- Task details -
A verbatim reproduction of the lines below, from the line containing "C3: 4.7uF (plus" through the line containing "U4 pin SDA: SCL -> SDA", both ends included, is the whole required output.
(Beginning of Records shown)
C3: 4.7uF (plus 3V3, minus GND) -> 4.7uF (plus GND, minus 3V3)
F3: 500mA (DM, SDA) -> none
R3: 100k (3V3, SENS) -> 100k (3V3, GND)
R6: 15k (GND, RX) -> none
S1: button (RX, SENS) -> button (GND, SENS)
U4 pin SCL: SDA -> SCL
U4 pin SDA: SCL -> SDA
(End of Records shown)
(Beginning of Records shown)
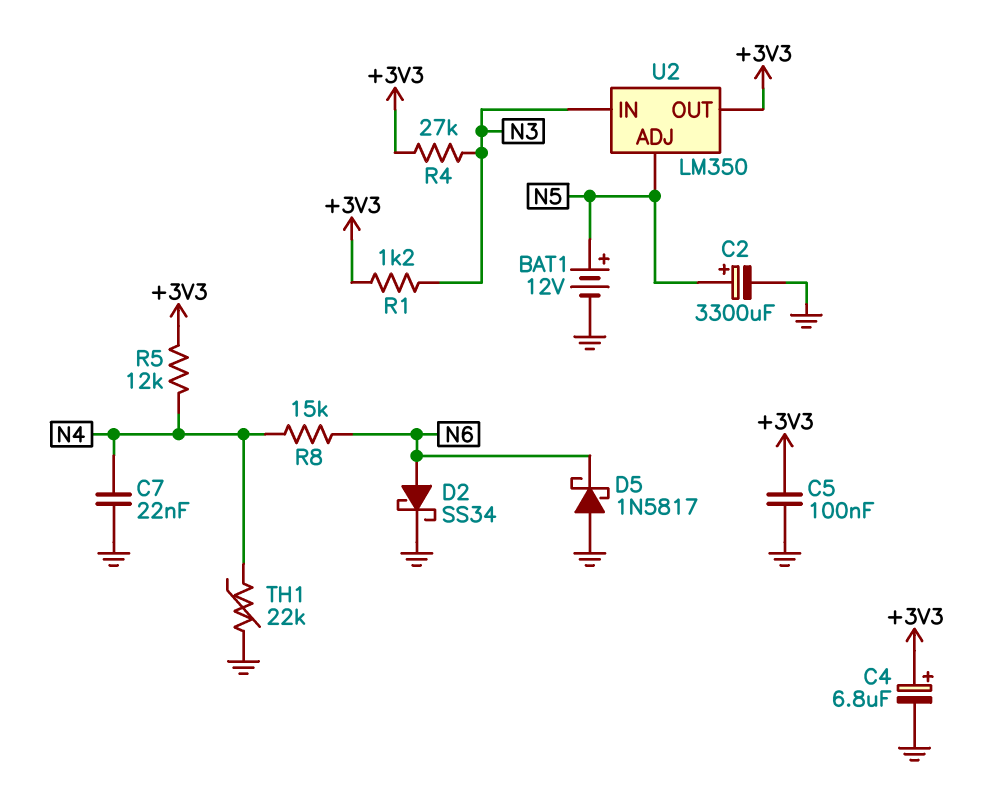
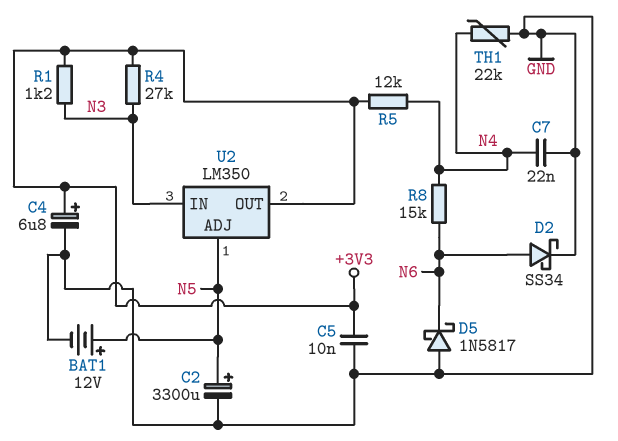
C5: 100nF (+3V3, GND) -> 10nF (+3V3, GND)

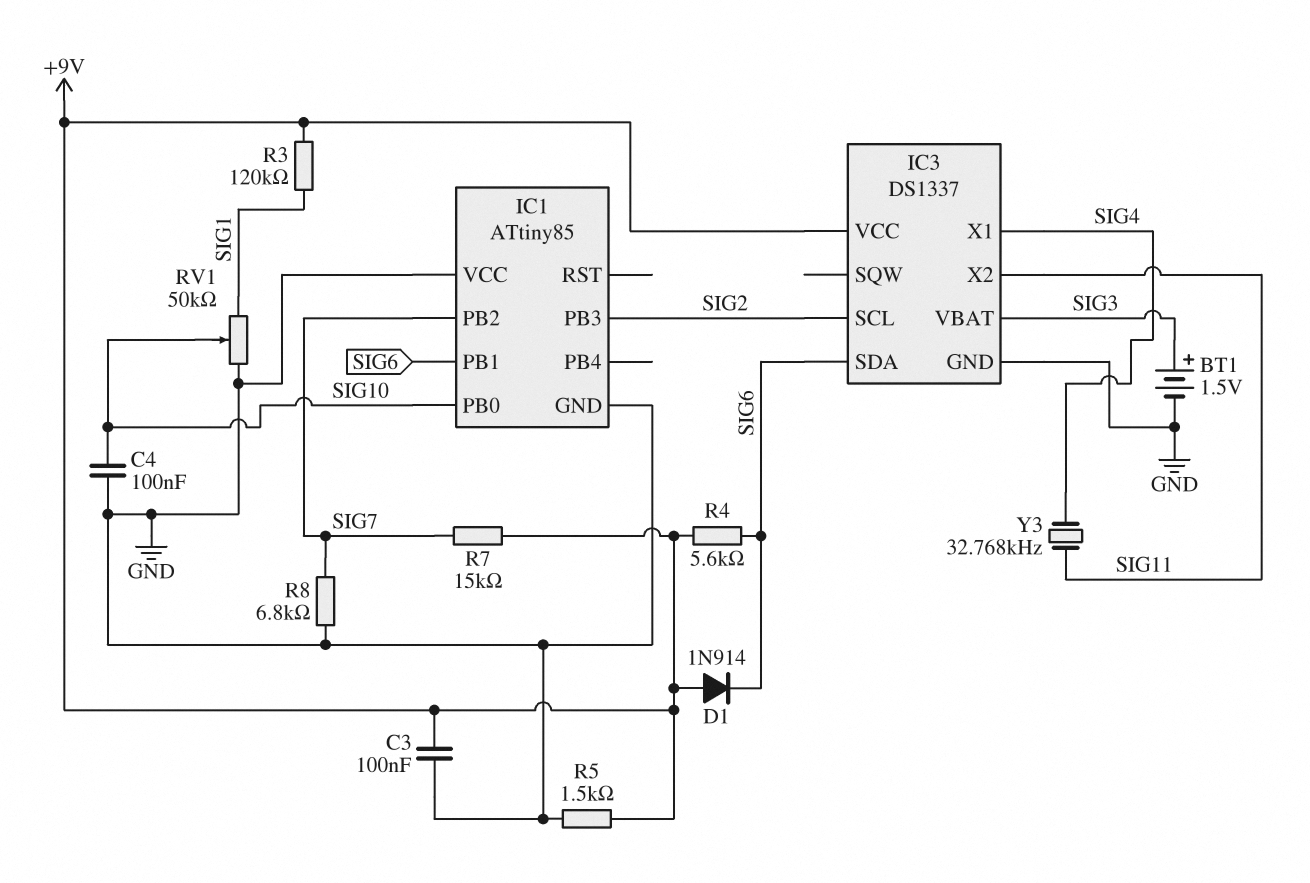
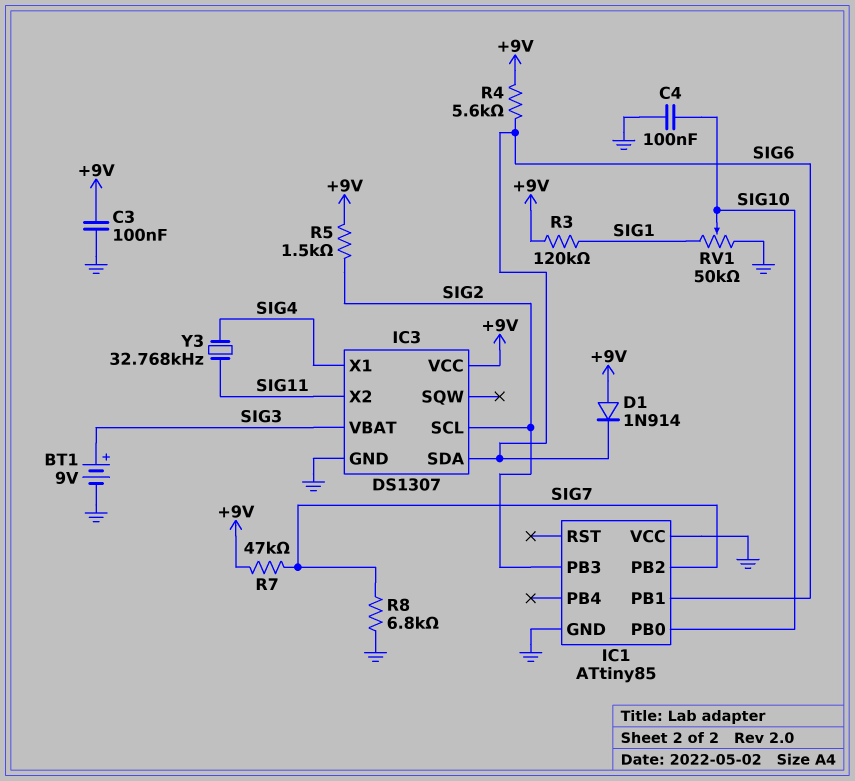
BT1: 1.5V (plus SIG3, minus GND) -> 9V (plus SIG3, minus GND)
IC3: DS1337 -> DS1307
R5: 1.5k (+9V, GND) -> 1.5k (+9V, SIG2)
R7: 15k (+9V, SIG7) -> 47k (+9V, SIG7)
(End of Records shown)
- Written solution -
C3: 4.7uF (plus 3V3, minus GND) -> 4.7uF (plus GND, minus 3V3)
F3: 500mA (DM, SDA) -> none
R3: 100k (3V3, SENS) -> 100k (3V3, GND)
R6: 15k (GND, RX) -> none
S1: button (RX, SENS) -> button (GND, SENS)
U4 pin SCL: SDA -> SCL
U4 pin SDA: SCL -> SDA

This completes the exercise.